- Assignment
The records that follow should be copied in full, exactly as they read.

- Object correspondence data
--- START ---
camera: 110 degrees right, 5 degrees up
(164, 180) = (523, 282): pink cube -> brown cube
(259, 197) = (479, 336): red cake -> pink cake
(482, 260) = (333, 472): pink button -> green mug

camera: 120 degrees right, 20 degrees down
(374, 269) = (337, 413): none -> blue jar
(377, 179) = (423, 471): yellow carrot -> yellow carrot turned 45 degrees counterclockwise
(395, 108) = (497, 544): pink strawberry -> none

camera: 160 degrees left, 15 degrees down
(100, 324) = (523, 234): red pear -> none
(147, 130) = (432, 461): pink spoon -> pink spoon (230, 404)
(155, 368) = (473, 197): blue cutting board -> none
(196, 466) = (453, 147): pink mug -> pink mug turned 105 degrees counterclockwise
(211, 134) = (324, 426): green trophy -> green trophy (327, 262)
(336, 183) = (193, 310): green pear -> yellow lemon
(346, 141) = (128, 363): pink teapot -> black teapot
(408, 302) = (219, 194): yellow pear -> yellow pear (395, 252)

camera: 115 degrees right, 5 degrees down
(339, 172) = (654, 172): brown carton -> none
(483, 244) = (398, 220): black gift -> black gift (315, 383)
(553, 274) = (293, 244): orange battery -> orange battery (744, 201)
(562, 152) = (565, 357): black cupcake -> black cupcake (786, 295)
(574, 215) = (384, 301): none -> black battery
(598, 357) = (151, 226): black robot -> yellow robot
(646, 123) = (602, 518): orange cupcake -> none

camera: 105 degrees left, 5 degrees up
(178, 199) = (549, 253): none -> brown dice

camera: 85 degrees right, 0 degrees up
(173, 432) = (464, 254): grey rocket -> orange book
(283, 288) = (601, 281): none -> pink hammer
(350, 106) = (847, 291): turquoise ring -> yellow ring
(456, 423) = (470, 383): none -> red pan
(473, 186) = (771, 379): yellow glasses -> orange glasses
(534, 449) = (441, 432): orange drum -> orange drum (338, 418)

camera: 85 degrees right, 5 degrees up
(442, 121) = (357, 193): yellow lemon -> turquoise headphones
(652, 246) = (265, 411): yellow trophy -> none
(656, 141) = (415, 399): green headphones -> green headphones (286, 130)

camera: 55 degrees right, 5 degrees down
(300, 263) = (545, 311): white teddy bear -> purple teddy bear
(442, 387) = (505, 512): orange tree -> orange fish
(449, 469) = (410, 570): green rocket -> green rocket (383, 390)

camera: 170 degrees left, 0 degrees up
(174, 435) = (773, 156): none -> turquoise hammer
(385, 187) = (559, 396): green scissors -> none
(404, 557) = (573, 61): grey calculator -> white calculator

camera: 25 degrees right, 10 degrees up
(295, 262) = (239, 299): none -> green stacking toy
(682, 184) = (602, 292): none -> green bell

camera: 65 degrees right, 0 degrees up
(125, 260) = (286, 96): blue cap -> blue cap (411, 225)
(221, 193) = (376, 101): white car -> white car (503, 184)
--- END ---
- Written solution
camera: 110 degrees right, 5 degrees up
(164, 180) = (523, 282): pink cube -> brown cube
(259, 197) = (479, 336): red cake -> pink cake
(482, 260) = (333, 472): pink button -> green mug

camera: 120 degrees right, 20 degrees down
(374, 269) = (337, 413): none -> blue jar
(377, 179) = (423, 471): yellow carrot -> yellow carrot turned 45 degrees counterclockwise
(395, 108) = (497, 544): pink strawberry -> none

camera: 160 degrees left, 15 degrees down
(100, 324) = (523, 234): red pear -> none
(147, 130) = (432, 461): pink spoon -> pink spoon (230, 404)
(155, 368) = (473, 197): blue cutting board -> none
(196, 466) = (453, 147): pink mug -> pink mug turned 105 degrees counterclockwise
(211, 134) = (324, 426): green trophy -> green trophy (327, 262)
(336, 183) = (193, 310): green pear -> yellow lemon
(346, 141) = (128, 363): pink teapot -> black teapot
(408, 302) = (219, 194): yellow pear -> yellow pear (395, 252)

camera: 115 degrees right, 5 degrees down
(339, 172) = (654, 172): brown carton -> none
(483, 244) = (398, 220): black gift -> black gift (315, 383)
(553, 274) = (293, 244): orange battery -> orange battery (744, 201)
(562, 152) = (565, 357): black cupcake -> black cupcake (786, 295)
(574, 215) = (384, 301): none -> black battery
(598, 357) = (151, 226): black robot -> yellow robot
(646, 123) = (602, 518): orange cupcake -> none

camera: 105 degrees left, 5 degrees up
(178, 199) = (549, 253): none -> brown dice

camera: 85 degrees right, 0 degrees up
(173, 432) = (464, 254): grey rocket -> orange book
(283, 288) = (601, 281): none -> pink hammer
(350, 106) = (847, 291): turquoise ring -> yellow ring
(456, 423) = (470, 383): none -> red pan
(473, 186) = (771, 379): yellow glasses -> orange glasses
(534, 449) = (441, 432): orange drum -> orange drum (338, 418)

camera: 85 degrees right, 5 degrees up
(442, 121) = (357, 193): yellow lemon -> turquoise headphones
(652, 246) = (265, 411): yellow trophy -> none
(656, 141) = (415, 399): green headphones -> green headphones (286, 130)

camera: 55 degrees right, 5 degrees down
(300, 263) = (545, 311): white teddy bear -> purple teddy bear
(442, 387) = (505, 512): orange tree -> orange fish
(449, 469) = (410, 570): green rocket -> green rocket (383, 390)

camera: 170 degrees left, 0 degrees up
(174, 435) = (773, 156): none -> turquoise hammer
(385, 187) = (559, 396): green scissors -> none
(404, 557) = (573, 61): grey calculator -> white calculator

camera: 25 degrees right, 10 degrees up
(295, 262) = (239, 299): none -> green stacking toy
(682, 184) = (602, 292): none -> green bell

camera: 65 degrees right, 0 degrees up
(125, 260) = (286, 96): blue cap -> blue cap (411, 225)
(221, 193) = (376, 101): white car -> white car (503, 184)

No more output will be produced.